Multi-step shape changes:
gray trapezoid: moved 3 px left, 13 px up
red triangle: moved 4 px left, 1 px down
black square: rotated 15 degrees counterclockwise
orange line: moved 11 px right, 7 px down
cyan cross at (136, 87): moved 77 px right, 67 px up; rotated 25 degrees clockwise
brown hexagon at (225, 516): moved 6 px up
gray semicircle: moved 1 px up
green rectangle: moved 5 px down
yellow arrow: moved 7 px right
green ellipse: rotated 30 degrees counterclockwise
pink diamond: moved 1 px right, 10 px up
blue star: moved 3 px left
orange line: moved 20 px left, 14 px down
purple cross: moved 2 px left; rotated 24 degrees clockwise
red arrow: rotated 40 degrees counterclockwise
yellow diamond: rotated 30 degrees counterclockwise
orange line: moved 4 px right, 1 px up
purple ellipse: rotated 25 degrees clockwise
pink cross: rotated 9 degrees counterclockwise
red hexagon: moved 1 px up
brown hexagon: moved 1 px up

**Work instructions**
Pull every line containing the word "green" out of the entries above.

**Exercise answer**
green rectangle: moved 5 px down
green ellipse: rotated 30 degrees counterclockwise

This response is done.